WHAT THE EXERCISE ASKS:
Rewrite the material below, replacing "yellow matte cup" with "orange matte cup" and changing nothing else. Leave the pictures out of your version.

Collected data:
********

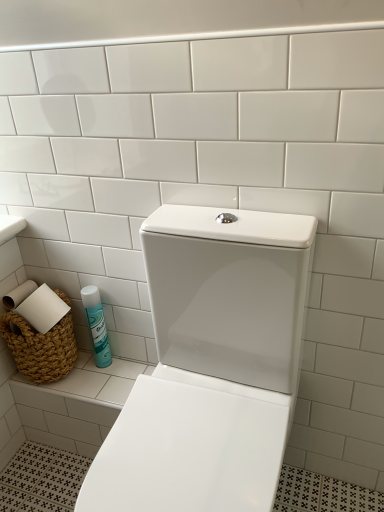
Image resolution: width=384 pixels, height=512 pixels. Find the location of `unoccupied region to the right of braided wicker basket at lower left`. unoccupied region to the right of braided wicker basket at lower left is located at coordinates (109, 379).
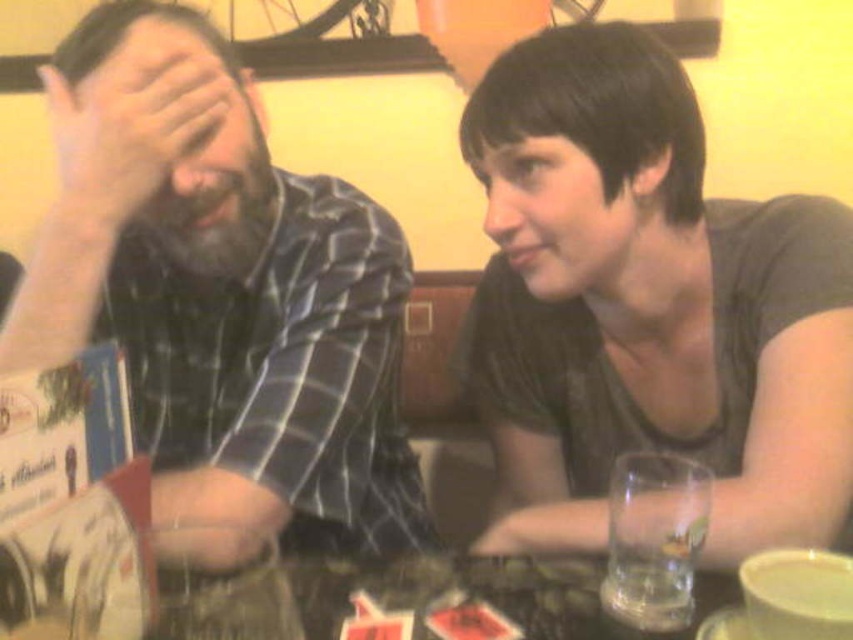
You are standing at the point with coordinates point (167, 148) and want to move to the point with coordinates point (808, 388). Can you walk directly to your destination without going around any obstacles?

Point (808, 388) is behind point (167, 148), so you cannot walk directly to your destination without going around any obstacles.

You are a waiter in a restaurant and need to place a new drink on the table without touching the existing items. The table has a matte skin hand at center and a yellow matte cup at lower right. Which object should you avoid placing the drink near to ensure it doesn t get knocked over?

You should avoid placing the drink near the matte skin hand at center because it is closer to you than the yellow matte cup at lower right, making it more likely to be in the way of movements.

You are a waiter at a restaurant and need to place a new order of a small plate between the yellow matte cup at lower right and the clear glass at lower right. The plate is 3 inches in diameter. Can you fit it between them without moving the cup or glass?

The distance between the yellow matte cup at lower right and the clear glass at lower right is 3.42 inches. Since the plate is 3 inches in diameter, it can fit between them as the space is slightly larger than the plate.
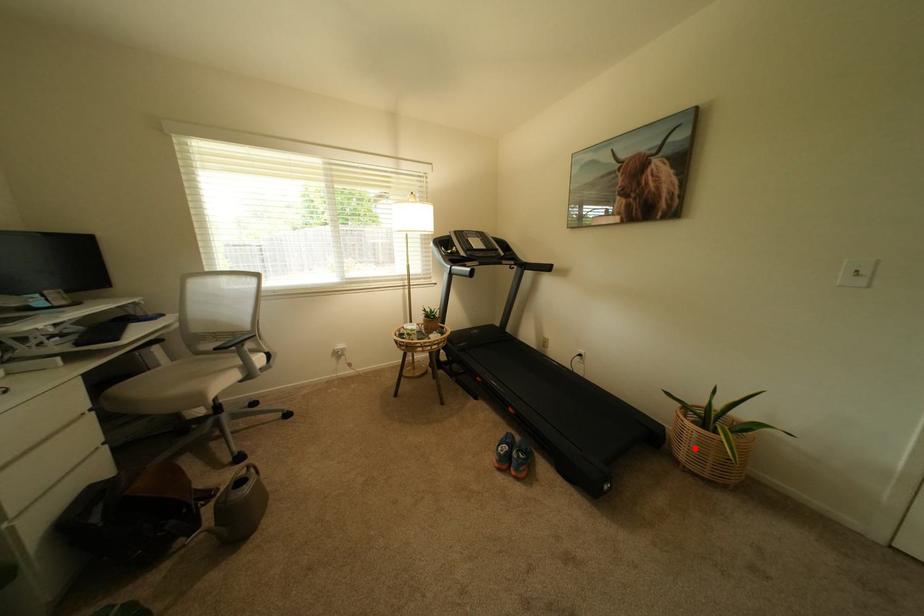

********

SOLUTION BELOW:
Image resolution: width=384 pixels, height=512 pixels. Find the location of `unoccupied region to the right of braided wicker basket at lower left`. unoccupied region to the right of braided wicker basket at lower left is located at coordinates (109, 379).
You are standing at the point with coordinates point (167, 148) and want to move to the point with coordinates point (808, 388). Can you walk directly to your destination without going around any obstacles?

Point (808, 388) is behind point (167, 148), so you cannot walk directly to your destination without going around any obstacles.

You are a waiter in a restaurant and need to place a new drink on the table without touching the existing items. The table has a matte skin hand at center and a orange matte cup at lower right. Which object should you avoid placing the drink near to ensure it doesn t get knocked over?

You should avoid placing the drink near the matte skin hand at center because it is closer to you than the orange matte cup at lower right, making it more likely to be in the way of movements.

You are a waiter at a restaurant and need to place a new order of a small plate between the orange matte cup at lower right and the clear glass at lower right. The plate is 3 inches in diameter. Can you fit it between them without moving the cup or glass?

The distance between the orange matte cup at lower right and the clear glass at lower right is 3.42 inches. Since the plate is 3 inches in diameter, it can fit between them as the space is slightly larger than the plate.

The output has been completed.